Records from a data source:

################

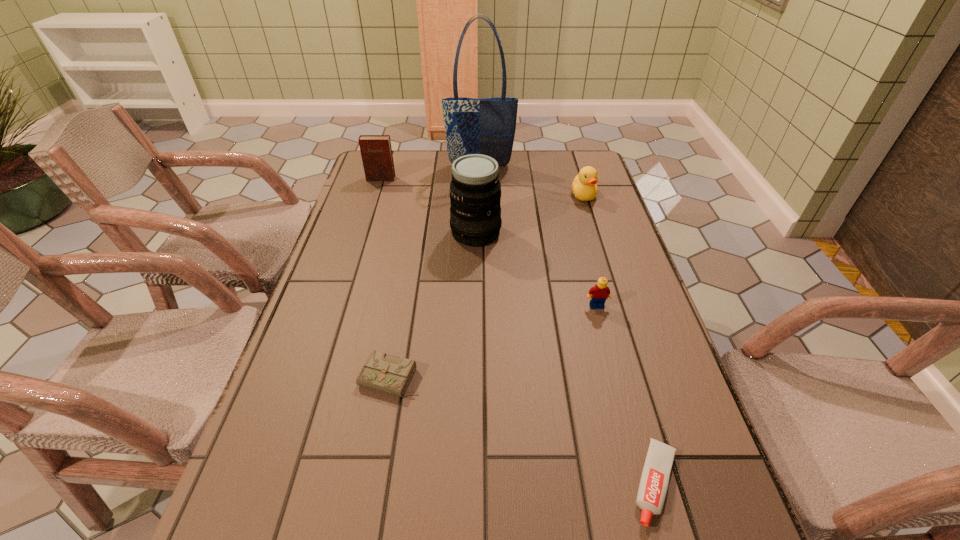
Locate an element on the screen. the shorter diary is located at coordinates (380, 372).

Find the location of a particular element. The width and height of the screenshot is (960, 540). toothpaste is located at coordinates (653, 486).

Identify the location of vacant space situated on the front-facing side of the tallest object. (480, 193).

The width and height of the screenshot is (960, 540). Find the location of `free space located on the front of the second tallest object`. free space located on the front of the second tallest object is located at coordinates click(474, 350).

Locate an element on the screen. This screenshot has height=540, width=960. free location located on the front cover of the second farthest object is located at coordinates (372, 207).

Locate an element on the screen. free space located on the face of the third farthest object is located at coordinates (599, 244).

The image size is (960, 540). Find the location of `free space located on the front-facing side of the third nearest object`. free space located on the front-facing side of the third nearest object is located at coordinates (602, 326).

Find the location of a particular element. blank space located on the back of the sixth farthest object is located at coordinates (398, 328).

The image size is (960, 540). What are the coordinates of `vacant space located on the left of the nearest object` in the screenshot? It's located at (574, 483).

The width and height of the screenshot is (960, 540). I want to click on shopping bag that is at the far edge, so tap(486, 126).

################

Could you copy out every line of the records above word for word, leaving out the pictures?

● **Response box**:
Locate an element on the screen. the shorter diary is located at coordinates (380, 372).

Find the location of a particular element. The width and height of the screenshot is (960, 540). toothpaste is located at coordinates (653, 486).

Identify the location of vacant space situated on the front-facing side of the tallest object. (480, 193).

The width and height of the screenshot is (960, 540). Find the location of `free space located on the front of the second tallest object`. free space located on the front of the second tallest object is located at coordinates click(474, 350).

Locate an element on the screen. This screenshot has height=540, width=960. free location located on the front cover of the second farthest object is located at coordinates (372, 207).

Locate an element on the screen. free space located on the face of the third farthest object is located at coordinates (599, 244).

The image size is (960, 540). Find the location of `free space located on the front-facing side of the third nearest object`. free space located on the front-facing side of the third nearest object is located at coordinates (602, 326).

Find the location of a particular element. blank space located on the back of the sixth farthest object is located at coordinates (398, 328).

The image size is (960, 540). What are the coordinates of `vacant space located on the left of the nearest object` in the screenshot? It's located at (574, 483).

The width and height of the screenshot is (960, 540). I want to click on shopping bag that is at the far edge, so tap(486, 126).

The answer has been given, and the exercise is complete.